_Task to complete_
Copy everything in the data below exactly except the pictures.

_Input data_
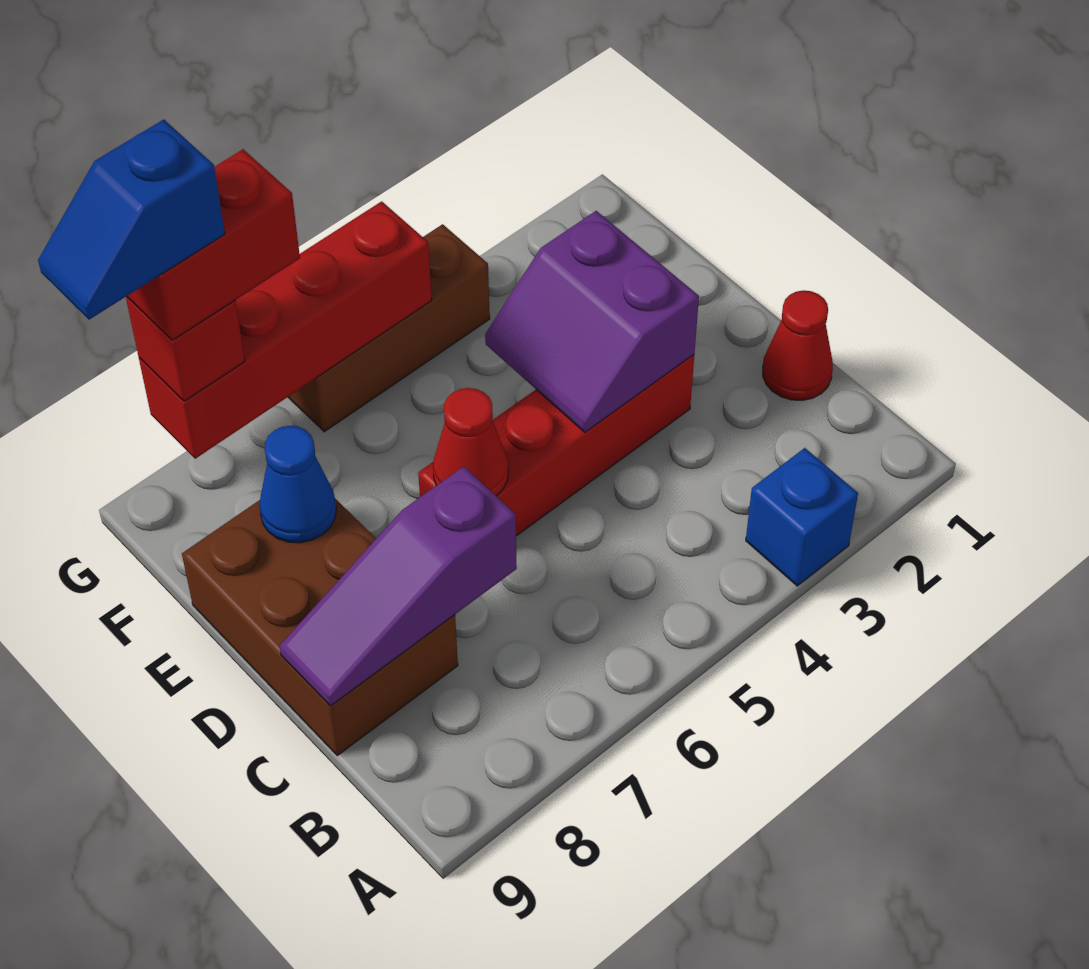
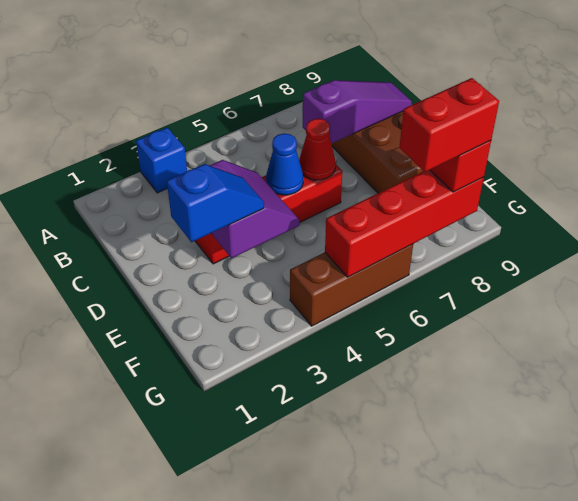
red cone C1 level 1 -> none
blue cone E8 level 2 -> blue cone D5 level 2
blue slope G8:G9 level 5 top 8 -> blue slope E2:E3 level 3 top 2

_Exercise solution_
red cone C1 level 1 -> none
blue cone E8 level 2 -> blue cone D5 level 2
blue slope G8:G9 level 5 top 8 -> blue slope E2:E3 level 3 top 2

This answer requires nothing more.